[SUPPLIED DATA — start]

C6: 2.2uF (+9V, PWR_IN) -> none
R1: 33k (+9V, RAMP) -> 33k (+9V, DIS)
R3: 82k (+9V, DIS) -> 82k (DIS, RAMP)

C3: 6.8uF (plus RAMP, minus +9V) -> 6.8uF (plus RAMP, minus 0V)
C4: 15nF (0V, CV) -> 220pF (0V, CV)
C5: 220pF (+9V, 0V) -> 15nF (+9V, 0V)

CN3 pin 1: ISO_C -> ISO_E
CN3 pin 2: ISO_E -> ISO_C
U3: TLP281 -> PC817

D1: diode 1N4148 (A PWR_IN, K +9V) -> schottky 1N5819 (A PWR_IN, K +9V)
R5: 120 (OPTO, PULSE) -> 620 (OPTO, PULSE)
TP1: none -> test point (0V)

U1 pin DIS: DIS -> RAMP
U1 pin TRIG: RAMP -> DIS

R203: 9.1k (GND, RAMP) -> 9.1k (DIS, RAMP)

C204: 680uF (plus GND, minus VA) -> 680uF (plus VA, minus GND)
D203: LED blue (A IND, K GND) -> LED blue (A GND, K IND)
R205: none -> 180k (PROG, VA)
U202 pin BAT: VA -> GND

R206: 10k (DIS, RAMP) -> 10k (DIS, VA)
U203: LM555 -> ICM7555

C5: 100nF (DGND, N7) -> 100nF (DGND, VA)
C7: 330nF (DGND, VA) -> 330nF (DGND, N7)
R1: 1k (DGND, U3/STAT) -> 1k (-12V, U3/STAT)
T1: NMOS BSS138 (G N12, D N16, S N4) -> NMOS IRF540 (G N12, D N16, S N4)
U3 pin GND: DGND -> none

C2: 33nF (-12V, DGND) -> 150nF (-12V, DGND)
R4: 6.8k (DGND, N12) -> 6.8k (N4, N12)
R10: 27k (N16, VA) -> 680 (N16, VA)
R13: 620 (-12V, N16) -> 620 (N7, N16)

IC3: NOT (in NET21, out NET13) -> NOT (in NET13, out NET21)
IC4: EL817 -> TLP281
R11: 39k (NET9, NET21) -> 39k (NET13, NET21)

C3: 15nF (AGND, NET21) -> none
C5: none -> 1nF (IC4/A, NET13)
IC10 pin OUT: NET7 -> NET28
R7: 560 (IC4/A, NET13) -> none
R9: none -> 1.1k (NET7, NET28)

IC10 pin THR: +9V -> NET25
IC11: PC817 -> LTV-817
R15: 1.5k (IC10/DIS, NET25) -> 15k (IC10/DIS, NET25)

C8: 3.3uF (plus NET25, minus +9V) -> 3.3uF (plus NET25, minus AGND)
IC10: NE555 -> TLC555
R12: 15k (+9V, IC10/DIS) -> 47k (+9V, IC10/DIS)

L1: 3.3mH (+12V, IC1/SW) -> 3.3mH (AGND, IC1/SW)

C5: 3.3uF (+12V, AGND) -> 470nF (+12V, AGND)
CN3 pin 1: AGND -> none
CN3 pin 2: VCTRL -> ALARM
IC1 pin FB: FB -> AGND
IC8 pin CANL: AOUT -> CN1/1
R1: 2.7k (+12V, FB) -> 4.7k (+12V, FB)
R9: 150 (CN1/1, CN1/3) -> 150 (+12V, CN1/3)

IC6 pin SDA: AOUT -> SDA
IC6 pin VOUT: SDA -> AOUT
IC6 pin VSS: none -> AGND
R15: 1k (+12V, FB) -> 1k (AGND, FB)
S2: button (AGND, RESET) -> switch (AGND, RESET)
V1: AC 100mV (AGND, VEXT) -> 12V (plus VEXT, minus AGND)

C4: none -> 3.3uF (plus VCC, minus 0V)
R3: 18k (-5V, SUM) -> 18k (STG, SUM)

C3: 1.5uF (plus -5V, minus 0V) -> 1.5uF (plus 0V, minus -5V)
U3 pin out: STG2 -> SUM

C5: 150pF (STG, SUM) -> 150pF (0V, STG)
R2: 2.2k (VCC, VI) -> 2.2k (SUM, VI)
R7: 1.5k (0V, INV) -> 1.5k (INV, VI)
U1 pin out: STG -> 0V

[SUPPLIED DATA — finish]

### WORK INSTRUCTION
What's needed is a word-for-word copy of the lines from the one holding "IC11: PC817 -> LTV-817" through the final line of the data.

### ANSWER TO THIS EXERCISE
IC11: PC817 -> LTV-817
R15: 1.5k (IC10/DIS, NET25) -> 15k (IC10/DIS, NET25)

C8: 3.3uF (plus NET25, minus +9V) -> 3.3uF (plus NET25, minus AGND)
IC10: NE555 -> TLC555
R12: 15k (+9V, IC10/DIS) -> 47k (+9V, IC10/DIS)

L1: 3.3mH (+12V, IC1/SW) -> 3.3mH (AGND, IC1/SW)

C5: 3.3uF (+12V, AGND) -> 470nF (+12V, AGND)
CN3 pin 1: AGND -> none
CN3 pin 2: VCTRL -> ALARM
IC1 pin FB: FB -> AGND
IC8 pin CANL: AOUT -> CN1/1
R1: 2.7k (+12V, FB) -> 4.7k (+12V, FB)
R9: 150 (CN1/1, CN1/3) -> 150 (+12V, CN1/3)

IC6 pin SDA: AOUT -> SDA
IC6 pin VOUT: SDA -> AOUT
IC6 pin VSS: none -> AGND
R15: 1k (+12V, FB) -> 1k (AGND, FB)
S2: button (AGND, RESET) -> switch (AGND, RESET)
V1: AC 100mV (AGND, VEXT) -> 12V (plus VEXT, minus AGND)

C4: none -> 3.3uF (plus VCC, minus 0V)
R3: 18k (-5V, SUM) -> 18k (STG, SUM)

C3: 1.5uF (plus -5V, minus 0V) -> 1.5uF (plus 0V, minus -5V)
U3 pin out: STG2 -> SUM

C5: 150pF (STG, SUM) -> 150pF (0V, STG)
R2: 2.2k (VCC, VI) -> 2.2k (SUM, VI)
R7: 1.5k (0V, INV) -> 1.5k (INV, VI)
U1 pin out: STG -> 0V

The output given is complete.